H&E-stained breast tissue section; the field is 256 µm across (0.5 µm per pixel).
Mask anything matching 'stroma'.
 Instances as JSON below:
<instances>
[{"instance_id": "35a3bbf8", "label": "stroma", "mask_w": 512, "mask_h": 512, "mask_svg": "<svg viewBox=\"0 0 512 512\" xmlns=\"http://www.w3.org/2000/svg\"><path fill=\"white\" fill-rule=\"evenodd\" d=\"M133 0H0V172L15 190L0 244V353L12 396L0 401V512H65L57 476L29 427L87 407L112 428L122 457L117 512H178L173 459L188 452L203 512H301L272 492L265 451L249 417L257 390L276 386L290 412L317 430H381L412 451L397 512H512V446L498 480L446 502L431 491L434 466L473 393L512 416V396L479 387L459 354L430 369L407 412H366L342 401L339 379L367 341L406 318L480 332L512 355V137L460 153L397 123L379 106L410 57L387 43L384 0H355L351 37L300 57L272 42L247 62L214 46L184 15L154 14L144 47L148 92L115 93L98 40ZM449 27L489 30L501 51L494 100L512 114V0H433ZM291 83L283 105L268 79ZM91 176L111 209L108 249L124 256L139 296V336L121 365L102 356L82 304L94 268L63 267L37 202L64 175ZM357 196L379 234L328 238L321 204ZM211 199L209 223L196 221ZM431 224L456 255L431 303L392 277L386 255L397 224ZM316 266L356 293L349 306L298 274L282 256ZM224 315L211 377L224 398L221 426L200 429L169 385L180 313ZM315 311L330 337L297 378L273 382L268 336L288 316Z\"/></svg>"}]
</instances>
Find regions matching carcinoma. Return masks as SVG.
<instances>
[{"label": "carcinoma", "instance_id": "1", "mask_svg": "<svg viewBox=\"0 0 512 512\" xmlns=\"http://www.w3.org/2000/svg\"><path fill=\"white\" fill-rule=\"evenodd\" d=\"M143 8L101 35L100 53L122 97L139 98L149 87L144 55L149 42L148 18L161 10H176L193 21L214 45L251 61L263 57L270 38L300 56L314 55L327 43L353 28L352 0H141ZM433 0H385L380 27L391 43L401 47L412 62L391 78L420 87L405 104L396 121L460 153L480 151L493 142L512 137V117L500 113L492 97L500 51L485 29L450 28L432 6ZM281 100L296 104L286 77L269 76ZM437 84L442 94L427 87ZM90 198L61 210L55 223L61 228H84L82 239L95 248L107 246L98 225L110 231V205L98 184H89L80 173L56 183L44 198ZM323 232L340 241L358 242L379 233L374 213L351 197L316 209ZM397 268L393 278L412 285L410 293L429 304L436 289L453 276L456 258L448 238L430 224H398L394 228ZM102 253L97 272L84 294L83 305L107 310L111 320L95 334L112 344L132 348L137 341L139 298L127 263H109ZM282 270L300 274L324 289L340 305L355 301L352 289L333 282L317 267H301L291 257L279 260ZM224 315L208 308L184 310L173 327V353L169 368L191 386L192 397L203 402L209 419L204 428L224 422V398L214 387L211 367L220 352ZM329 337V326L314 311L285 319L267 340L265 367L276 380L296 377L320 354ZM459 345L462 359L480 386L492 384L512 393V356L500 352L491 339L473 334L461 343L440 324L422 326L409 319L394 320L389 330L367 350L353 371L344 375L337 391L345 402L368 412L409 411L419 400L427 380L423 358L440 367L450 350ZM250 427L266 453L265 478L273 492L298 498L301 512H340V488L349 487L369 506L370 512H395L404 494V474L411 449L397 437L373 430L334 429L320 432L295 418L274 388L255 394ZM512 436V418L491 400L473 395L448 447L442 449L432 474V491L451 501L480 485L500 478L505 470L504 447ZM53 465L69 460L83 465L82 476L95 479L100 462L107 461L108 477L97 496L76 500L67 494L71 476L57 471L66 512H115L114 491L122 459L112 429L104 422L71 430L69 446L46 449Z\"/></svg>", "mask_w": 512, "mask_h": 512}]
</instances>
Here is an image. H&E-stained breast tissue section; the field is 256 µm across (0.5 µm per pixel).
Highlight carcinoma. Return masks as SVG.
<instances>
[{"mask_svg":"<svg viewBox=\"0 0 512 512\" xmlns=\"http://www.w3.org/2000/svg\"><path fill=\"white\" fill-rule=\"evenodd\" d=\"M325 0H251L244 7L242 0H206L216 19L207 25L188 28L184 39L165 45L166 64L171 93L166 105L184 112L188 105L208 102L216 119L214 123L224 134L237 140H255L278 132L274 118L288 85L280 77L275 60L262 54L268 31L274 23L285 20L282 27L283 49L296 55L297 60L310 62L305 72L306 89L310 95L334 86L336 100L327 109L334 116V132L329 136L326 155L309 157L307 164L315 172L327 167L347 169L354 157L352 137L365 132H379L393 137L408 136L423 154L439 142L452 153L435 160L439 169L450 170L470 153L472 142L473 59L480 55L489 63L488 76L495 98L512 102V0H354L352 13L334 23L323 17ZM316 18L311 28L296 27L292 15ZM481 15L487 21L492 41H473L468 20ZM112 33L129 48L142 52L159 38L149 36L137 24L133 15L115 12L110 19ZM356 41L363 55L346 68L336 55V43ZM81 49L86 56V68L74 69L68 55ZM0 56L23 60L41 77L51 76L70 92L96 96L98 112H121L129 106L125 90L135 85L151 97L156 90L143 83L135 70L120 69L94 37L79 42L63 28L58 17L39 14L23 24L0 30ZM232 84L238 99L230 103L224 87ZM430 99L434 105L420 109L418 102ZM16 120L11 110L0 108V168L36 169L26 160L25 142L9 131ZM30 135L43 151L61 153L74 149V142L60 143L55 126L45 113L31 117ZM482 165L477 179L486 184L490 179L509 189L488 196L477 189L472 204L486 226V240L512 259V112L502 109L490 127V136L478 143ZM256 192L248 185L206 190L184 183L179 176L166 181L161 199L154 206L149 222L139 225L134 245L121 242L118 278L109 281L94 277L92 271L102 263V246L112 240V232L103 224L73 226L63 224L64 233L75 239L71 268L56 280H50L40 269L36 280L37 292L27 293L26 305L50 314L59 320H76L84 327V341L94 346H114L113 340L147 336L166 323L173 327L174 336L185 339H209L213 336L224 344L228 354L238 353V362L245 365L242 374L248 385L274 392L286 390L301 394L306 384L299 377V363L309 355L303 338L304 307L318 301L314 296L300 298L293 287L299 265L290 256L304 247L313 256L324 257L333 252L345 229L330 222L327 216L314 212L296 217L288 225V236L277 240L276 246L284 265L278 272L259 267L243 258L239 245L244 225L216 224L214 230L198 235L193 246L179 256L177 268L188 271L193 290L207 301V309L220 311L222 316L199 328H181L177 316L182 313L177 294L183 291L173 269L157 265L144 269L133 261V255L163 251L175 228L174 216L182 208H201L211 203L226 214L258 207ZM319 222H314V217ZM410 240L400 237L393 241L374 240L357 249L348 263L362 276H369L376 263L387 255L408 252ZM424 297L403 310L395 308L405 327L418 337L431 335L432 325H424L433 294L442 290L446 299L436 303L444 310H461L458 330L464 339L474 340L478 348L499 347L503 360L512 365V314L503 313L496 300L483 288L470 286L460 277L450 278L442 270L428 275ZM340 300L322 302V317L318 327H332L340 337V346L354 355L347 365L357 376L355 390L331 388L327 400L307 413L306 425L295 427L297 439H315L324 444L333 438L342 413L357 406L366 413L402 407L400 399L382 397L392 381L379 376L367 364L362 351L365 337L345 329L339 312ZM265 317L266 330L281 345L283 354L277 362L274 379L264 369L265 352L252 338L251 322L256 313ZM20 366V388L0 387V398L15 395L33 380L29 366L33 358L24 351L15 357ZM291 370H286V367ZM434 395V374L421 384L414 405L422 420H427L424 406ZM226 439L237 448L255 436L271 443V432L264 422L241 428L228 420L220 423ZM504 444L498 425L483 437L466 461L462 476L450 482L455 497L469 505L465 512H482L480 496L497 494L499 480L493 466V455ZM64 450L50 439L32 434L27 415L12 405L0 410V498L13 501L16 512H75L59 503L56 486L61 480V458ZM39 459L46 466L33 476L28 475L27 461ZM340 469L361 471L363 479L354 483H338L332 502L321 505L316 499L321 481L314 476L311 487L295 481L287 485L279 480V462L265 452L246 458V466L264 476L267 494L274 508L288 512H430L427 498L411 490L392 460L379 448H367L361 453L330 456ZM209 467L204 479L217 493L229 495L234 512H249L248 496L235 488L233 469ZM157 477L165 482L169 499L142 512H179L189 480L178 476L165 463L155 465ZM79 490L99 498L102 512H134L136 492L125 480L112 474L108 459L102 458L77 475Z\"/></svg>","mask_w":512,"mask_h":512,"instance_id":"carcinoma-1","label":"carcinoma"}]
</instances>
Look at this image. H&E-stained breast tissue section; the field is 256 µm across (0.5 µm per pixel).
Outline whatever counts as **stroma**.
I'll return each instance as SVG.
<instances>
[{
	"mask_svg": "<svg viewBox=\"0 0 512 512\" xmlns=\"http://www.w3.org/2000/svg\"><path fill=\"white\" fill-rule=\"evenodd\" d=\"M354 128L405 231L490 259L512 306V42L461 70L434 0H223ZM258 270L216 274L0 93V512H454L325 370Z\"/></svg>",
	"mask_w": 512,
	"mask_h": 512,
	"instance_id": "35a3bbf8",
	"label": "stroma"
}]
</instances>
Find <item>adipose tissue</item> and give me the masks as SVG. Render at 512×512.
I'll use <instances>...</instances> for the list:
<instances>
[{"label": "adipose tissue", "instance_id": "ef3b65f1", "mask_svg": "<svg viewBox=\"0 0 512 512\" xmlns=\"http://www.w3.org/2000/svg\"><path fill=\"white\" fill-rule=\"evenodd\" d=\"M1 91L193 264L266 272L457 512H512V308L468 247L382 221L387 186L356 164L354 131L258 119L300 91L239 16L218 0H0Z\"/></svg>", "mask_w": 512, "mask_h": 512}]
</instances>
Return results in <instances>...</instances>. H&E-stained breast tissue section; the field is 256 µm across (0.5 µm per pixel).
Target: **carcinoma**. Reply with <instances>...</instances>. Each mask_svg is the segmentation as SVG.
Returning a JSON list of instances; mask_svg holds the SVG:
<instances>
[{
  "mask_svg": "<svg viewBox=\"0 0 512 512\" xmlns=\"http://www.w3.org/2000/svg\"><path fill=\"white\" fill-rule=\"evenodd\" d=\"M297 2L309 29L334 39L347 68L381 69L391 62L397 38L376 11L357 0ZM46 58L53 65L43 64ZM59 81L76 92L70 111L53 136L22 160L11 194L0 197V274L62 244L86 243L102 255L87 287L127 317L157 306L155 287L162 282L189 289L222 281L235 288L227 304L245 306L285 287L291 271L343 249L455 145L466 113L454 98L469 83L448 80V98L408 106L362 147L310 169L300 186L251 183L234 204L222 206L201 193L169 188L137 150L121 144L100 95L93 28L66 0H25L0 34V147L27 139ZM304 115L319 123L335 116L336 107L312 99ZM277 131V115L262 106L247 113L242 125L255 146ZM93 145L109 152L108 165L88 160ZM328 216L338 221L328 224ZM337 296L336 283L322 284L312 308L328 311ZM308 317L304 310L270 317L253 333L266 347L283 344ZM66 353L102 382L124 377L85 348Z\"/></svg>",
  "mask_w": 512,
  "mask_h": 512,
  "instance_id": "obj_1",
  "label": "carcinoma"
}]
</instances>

::::

**Problem to solve:**
Out of the preceding entries, pull every line containing the string "image".

**Solution to this task:**
Here is an image. H&E-stained breast tissue section; the field is 256 µm across (0.5 µm per pixel).
Look at this image. H&E-stained breast tissue section; the field is 256 µm across (0.5 µm per pixel).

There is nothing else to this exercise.